• [Assignment]: Repeat only the lines below from the one containing "red battery [479,128,540,250]" through the one containing "blue padlock [505,356,537,393]", inclusive, exactly as written.

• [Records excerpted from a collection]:
================

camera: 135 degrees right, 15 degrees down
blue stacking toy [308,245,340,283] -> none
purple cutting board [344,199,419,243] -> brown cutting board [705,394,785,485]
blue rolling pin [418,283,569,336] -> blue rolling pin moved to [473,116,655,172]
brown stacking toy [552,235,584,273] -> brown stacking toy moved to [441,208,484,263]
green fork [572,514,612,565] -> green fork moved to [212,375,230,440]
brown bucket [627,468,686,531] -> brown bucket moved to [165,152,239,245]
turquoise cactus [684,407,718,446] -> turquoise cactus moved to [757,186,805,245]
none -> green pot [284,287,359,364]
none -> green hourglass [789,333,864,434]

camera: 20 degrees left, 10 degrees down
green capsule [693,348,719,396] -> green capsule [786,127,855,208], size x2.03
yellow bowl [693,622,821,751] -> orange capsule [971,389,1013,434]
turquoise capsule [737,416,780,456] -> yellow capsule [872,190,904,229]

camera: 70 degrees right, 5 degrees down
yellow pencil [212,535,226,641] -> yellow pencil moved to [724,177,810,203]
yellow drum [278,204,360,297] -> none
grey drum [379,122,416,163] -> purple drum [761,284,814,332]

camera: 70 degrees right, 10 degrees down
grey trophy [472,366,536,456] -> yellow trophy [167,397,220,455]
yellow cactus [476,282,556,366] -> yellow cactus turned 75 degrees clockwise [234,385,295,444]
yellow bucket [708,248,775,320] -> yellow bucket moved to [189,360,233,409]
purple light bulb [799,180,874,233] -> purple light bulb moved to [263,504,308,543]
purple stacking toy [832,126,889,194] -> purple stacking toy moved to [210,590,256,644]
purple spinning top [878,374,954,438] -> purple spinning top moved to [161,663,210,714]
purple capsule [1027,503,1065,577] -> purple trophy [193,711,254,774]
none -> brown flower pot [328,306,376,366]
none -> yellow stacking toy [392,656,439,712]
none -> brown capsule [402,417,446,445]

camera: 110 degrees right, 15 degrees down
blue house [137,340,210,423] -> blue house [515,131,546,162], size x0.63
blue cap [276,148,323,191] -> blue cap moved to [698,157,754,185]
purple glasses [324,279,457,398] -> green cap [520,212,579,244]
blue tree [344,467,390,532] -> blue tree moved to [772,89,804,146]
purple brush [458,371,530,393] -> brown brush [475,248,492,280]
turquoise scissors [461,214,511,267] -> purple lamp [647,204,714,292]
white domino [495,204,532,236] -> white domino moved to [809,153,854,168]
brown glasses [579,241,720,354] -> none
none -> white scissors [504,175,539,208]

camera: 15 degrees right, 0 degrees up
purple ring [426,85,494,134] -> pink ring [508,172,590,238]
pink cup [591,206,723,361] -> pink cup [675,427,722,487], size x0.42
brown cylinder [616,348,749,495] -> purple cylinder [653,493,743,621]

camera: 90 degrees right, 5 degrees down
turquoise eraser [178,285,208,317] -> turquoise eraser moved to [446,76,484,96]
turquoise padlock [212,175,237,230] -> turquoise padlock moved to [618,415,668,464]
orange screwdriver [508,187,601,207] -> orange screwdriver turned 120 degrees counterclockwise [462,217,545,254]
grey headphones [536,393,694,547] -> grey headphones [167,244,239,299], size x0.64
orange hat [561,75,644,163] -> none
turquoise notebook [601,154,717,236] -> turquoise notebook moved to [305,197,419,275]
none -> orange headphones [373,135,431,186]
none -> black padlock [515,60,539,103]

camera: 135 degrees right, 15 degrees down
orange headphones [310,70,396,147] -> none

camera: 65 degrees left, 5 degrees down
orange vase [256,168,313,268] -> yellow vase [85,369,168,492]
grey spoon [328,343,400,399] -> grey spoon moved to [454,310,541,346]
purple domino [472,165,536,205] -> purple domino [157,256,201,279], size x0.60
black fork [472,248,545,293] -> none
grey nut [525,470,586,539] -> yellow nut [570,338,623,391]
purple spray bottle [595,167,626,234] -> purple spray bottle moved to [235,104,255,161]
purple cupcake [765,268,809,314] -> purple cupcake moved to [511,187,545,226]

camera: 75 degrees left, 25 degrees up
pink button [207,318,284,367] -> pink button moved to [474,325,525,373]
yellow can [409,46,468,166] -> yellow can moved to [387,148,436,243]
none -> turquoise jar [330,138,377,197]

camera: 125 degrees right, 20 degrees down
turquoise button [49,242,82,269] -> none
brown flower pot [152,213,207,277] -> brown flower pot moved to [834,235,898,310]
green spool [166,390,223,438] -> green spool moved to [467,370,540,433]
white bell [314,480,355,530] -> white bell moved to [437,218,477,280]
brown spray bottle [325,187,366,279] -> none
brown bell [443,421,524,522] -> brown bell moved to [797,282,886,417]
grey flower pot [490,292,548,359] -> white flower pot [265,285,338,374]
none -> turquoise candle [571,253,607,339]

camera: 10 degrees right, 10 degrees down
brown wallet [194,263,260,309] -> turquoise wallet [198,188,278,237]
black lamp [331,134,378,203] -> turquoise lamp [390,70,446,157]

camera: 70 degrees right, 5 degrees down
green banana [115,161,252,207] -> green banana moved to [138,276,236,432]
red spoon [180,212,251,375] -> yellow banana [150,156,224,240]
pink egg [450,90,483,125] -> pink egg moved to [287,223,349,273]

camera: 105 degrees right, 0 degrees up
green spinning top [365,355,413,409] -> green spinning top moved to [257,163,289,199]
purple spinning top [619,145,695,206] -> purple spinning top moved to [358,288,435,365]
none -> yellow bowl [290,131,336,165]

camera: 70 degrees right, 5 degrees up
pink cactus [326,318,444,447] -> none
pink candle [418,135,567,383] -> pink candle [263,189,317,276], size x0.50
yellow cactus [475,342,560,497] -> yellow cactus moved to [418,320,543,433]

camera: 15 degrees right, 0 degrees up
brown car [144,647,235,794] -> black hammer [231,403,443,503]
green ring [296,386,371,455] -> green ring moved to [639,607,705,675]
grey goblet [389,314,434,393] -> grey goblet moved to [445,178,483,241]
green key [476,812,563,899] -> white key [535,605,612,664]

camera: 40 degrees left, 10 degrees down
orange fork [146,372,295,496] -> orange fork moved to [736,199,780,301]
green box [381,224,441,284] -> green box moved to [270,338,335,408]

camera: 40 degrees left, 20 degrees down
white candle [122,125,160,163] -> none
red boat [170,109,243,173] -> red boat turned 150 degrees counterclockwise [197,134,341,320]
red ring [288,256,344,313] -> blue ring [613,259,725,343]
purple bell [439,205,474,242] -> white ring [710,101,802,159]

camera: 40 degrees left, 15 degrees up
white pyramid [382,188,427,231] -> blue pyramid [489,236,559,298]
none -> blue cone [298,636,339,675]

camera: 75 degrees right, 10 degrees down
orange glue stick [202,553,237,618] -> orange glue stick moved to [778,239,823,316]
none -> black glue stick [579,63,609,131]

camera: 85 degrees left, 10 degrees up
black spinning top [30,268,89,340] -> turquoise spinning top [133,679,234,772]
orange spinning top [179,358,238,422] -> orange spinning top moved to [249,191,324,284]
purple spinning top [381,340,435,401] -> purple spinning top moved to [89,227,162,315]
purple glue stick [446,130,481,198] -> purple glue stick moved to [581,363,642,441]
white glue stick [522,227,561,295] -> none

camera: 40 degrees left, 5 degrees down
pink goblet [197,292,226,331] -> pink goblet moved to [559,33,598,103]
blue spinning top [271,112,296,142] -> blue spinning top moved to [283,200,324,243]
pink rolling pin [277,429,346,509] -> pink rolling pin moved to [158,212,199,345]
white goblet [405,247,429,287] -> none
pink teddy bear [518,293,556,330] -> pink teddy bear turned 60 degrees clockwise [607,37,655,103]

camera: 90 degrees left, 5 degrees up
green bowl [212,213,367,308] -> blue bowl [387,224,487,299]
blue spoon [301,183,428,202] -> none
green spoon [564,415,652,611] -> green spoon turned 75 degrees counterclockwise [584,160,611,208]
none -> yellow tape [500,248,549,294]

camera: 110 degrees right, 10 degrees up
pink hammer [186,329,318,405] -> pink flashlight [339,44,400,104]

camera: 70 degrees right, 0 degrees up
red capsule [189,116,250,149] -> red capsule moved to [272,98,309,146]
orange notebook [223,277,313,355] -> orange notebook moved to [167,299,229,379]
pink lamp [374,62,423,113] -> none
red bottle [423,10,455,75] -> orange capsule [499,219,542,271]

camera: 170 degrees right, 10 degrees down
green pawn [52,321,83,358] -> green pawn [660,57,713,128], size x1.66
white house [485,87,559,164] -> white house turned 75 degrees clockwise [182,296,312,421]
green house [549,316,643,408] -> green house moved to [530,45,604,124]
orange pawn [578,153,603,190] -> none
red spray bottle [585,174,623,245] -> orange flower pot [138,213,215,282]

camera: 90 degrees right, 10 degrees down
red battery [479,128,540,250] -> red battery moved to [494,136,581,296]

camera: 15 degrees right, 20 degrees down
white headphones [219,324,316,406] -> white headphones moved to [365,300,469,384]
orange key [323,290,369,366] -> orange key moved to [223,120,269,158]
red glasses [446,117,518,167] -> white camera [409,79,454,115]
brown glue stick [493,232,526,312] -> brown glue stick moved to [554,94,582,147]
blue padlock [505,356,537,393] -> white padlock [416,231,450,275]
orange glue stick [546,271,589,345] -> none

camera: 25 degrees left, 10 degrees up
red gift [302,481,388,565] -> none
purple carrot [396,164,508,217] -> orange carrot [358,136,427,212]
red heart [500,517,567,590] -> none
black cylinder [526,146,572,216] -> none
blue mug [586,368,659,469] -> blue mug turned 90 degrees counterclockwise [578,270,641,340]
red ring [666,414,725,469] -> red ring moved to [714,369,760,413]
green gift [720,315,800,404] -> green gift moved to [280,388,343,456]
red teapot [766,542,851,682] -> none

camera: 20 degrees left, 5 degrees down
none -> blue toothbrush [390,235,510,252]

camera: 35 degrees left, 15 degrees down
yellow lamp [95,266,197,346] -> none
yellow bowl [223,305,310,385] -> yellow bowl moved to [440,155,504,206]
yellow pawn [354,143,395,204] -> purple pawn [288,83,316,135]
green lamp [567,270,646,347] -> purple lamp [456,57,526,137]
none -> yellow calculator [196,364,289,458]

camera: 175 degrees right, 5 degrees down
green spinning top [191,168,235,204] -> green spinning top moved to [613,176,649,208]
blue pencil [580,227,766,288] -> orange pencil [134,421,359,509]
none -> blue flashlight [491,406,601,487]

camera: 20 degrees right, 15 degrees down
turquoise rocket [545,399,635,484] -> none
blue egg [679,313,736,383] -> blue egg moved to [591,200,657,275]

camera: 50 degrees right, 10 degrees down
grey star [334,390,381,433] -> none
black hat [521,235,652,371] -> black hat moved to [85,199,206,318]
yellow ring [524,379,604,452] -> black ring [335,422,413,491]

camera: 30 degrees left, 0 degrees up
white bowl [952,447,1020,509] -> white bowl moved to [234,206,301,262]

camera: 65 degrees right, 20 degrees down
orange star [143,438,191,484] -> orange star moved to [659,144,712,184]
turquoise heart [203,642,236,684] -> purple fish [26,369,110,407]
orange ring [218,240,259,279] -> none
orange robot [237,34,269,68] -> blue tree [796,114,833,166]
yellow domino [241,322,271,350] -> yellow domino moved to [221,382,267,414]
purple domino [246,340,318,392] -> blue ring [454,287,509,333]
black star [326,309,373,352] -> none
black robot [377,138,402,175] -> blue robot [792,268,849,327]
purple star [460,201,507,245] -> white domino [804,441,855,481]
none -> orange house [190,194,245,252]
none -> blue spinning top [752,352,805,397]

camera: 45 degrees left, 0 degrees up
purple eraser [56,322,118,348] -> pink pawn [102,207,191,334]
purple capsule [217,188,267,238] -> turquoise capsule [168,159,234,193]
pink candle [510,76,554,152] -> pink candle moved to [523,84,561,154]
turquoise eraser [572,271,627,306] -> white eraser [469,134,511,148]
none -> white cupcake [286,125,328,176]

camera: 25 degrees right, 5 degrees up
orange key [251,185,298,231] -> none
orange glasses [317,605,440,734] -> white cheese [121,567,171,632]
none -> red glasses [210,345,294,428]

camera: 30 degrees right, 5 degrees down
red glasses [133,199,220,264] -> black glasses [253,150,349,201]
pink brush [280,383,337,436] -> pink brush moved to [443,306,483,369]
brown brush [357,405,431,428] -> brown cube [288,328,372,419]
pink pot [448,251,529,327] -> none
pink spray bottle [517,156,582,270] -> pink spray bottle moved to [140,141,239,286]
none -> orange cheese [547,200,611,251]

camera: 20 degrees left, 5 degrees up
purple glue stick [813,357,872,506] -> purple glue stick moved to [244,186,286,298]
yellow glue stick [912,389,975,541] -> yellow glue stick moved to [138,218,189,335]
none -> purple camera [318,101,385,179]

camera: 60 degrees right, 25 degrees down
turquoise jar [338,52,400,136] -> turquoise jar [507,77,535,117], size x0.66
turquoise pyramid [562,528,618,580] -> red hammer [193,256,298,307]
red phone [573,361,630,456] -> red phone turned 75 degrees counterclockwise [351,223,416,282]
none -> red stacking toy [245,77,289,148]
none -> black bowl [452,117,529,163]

================

• [Reply to the exercise]:
red battery [479,128,540,250] -> red battery moved to [494,136,581,296]

camera: 15 degrees right, 20 degrees down
white headphones [219,324,316,406] -> white headphones moved to [365,300,469,384]
orange key [323,290,369,366] -> orange key moved to [223,120,269,158]
red glasses [446,117,518,167] -> white camera [409,79,454,115]
brown glue stick [493,232,526,312] -> brown glue stick moved to [554,94,582,147]
blue padlock [505,356,537,393] -> white padlock [416,231,450,275]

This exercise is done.